Available data below:
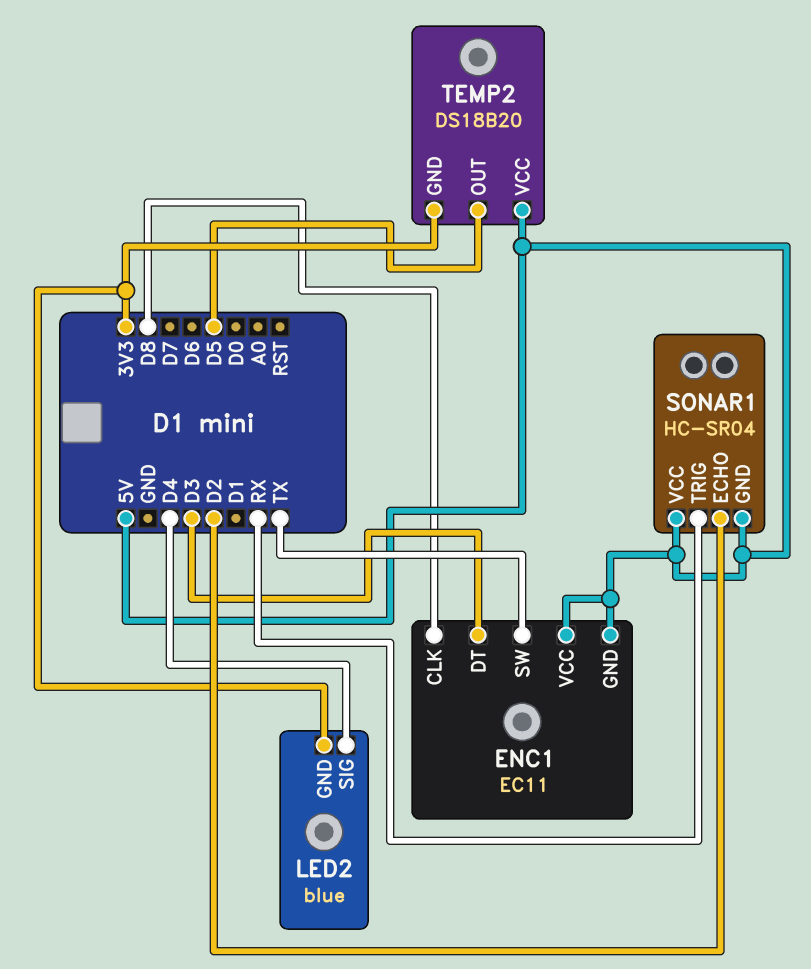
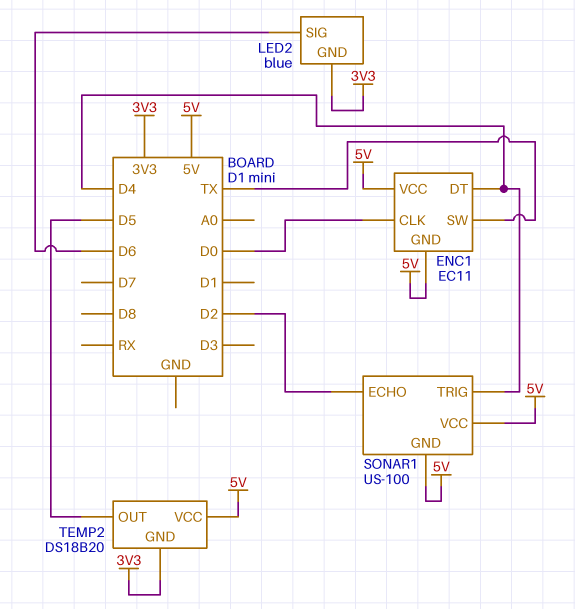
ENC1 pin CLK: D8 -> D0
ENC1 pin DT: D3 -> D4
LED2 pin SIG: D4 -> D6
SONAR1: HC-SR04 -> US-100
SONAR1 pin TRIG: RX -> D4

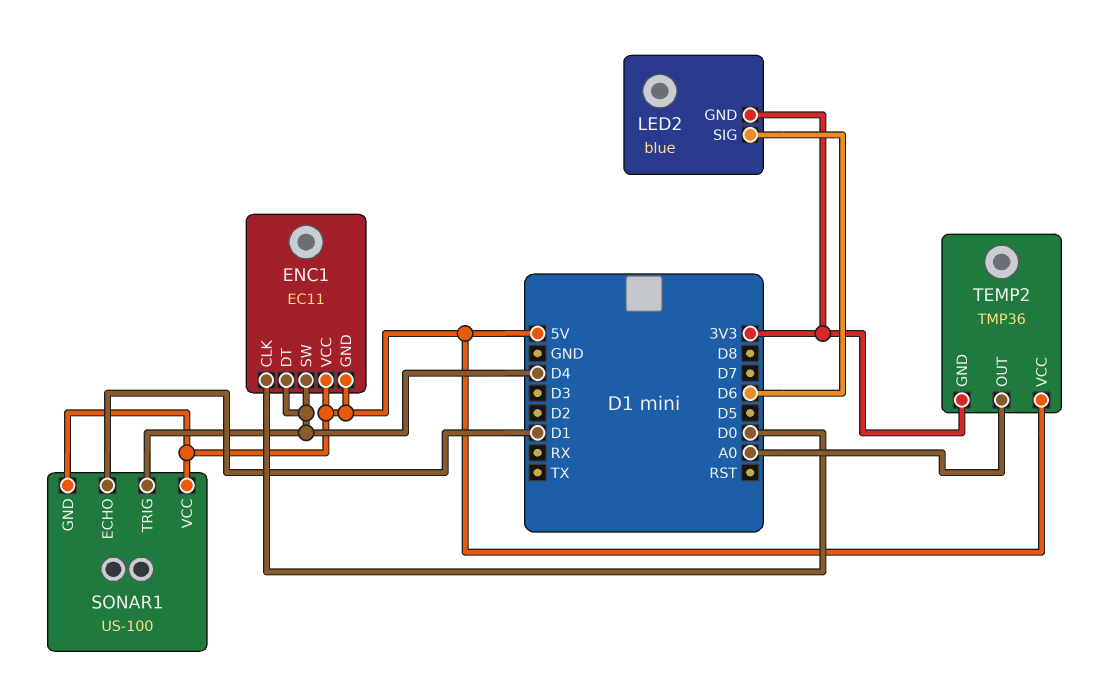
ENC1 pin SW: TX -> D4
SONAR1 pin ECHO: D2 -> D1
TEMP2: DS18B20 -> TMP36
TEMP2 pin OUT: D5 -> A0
End of Available data.
> _Work request_
In the entries above, find the line containing "SONAR1 pin TRIG: RX -> D4"; transcribe exactly that line and every line after it through the end, and only those, omitting pictures.

> _Answer space_
SONAR1 pin TRIG: RX -> D4

ENC1 pin SW: TX -> D4
SONAR1 pin ECHO: D2 -> D1
TEMP2: DS18B20 -> TMP36
TEMP2 pin OUT: D5 -> A0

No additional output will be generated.